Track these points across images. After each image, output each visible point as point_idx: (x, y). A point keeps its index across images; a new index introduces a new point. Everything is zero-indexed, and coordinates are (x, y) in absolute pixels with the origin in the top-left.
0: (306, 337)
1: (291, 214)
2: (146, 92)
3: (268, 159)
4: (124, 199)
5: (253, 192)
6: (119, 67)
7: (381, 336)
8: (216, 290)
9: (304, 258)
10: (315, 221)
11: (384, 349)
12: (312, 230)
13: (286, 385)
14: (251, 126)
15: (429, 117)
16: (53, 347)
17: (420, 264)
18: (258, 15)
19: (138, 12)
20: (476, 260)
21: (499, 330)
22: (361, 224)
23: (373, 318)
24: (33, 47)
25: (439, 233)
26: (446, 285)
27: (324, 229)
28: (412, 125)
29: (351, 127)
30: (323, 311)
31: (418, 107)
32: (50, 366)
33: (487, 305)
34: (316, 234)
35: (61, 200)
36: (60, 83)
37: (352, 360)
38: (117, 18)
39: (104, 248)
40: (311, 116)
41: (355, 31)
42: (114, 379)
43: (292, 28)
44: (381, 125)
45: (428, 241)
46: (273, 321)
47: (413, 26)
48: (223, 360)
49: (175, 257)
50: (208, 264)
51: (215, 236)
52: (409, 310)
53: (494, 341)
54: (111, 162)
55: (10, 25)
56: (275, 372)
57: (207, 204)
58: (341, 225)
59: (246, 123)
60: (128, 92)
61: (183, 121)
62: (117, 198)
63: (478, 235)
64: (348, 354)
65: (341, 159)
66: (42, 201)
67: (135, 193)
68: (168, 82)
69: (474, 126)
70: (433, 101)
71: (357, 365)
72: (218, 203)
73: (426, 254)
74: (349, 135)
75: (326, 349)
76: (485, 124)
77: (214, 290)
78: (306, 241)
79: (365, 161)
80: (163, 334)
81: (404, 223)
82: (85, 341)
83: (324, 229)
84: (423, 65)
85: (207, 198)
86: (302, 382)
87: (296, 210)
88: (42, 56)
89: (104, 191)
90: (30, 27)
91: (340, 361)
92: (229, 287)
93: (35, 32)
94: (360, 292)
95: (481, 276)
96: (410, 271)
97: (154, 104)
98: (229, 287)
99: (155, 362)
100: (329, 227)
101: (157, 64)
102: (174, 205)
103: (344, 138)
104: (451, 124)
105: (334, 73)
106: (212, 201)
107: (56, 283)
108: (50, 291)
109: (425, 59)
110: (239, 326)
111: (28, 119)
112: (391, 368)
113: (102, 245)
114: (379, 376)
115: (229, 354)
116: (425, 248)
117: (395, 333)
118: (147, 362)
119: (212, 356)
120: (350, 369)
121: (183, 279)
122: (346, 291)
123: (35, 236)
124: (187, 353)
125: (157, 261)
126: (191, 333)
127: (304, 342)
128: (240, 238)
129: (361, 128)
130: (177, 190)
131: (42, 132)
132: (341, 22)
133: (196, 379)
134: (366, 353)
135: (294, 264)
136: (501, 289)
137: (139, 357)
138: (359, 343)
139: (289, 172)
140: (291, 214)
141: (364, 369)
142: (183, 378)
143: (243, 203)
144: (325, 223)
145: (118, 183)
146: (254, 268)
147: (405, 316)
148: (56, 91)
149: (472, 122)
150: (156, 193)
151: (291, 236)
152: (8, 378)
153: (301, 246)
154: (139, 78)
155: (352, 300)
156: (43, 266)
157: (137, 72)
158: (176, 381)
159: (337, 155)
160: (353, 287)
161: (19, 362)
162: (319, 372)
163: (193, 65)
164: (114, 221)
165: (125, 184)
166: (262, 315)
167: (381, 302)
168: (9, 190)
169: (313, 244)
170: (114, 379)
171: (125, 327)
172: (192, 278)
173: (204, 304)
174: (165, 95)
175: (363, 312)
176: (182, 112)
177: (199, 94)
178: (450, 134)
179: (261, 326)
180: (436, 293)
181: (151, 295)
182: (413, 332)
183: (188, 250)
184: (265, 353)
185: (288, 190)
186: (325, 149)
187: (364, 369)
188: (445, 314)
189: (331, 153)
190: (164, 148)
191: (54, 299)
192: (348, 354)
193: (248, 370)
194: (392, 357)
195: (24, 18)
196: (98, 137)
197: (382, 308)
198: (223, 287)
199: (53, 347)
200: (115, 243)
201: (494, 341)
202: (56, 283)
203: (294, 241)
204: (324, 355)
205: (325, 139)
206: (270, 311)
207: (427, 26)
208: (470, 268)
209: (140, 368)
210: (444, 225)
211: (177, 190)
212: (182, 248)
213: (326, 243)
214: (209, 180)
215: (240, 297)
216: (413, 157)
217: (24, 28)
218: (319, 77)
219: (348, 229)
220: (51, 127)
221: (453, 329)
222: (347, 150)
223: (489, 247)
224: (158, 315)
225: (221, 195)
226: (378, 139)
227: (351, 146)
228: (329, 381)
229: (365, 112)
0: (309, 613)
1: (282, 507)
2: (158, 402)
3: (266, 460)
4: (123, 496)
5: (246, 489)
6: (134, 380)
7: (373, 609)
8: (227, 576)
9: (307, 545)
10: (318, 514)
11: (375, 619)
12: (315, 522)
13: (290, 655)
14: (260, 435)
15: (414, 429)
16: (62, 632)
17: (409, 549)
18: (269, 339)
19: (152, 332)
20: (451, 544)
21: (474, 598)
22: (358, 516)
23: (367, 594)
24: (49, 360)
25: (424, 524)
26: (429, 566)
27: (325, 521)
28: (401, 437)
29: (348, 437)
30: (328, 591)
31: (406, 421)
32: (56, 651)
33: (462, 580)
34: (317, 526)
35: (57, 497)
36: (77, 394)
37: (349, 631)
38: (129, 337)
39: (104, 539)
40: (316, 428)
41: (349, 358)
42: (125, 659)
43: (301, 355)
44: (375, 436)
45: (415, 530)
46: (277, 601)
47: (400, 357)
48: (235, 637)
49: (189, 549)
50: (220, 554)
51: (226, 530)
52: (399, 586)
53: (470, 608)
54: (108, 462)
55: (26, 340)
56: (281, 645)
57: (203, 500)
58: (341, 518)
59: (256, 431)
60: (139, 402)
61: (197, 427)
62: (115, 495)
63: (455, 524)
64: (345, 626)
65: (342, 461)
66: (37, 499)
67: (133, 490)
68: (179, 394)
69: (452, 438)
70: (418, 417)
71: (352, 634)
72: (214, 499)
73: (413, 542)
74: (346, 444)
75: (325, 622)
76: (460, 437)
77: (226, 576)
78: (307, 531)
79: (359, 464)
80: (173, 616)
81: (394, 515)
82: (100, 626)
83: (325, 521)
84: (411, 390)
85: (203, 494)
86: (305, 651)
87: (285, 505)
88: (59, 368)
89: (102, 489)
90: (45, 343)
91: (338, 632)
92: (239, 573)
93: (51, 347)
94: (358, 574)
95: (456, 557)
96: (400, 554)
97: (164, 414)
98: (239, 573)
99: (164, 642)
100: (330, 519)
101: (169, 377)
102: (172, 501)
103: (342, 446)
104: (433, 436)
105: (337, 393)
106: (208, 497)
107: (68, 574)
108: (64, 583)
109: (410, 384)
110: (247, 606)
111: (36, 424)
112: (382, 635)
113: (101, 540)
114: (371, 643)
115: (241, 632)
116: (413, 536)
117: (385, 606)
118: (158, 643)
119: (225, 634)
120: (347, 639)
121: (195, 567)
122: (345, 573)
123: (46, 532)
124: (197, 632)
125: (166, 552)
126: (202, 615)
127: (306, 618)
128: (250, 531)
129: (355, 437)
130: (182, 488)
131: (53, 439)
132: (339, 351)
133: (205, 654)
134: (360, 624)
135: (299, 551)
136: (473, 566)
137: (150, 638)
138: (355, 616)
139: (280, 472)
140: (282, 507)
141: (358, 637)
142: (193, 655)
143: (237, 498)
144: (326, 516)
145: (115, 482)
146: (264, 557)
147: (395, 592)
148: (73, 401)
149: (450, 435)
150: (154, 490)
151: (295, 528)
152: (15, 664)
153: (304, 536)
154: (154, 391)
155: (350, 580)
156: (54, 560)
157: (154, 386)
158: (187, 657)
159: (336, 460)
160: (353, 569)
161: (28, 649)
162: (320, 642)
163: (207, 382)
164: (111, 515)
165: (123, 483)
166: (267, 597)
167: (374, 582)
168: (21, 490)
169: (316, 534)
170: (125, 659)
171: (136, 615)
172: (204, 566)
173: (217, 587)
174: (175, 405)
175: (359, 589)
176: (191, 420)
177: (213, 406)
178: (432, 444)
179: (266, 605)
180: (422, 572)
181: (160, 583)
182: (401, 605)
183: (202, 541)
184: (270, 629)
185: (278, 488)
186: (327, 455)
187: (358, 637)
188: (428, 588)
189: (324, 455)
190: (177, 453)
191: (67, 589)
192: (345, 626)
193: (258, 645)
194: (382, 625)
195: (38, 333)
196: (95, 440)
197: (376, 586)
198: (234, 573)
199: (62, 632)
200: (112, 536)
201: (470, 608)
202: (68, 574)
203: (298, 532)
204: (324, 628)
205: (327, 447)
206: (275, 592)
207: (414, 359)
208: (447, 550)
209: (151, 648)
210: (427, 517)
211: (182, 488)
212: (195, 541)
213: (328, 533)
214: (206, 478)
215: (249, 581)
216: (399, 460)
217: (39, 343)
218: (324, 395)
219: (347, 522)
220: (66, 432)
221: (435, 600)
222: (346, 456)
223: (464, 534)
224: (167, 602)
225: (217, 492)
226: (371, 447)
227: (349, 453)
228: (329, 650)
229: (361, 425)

___

WHAT THE EXERCISE ASKS
How many lines in the rows above contain the string "visible"? Reply with the number alone.

OUTPUT OF THE EXERCISE
1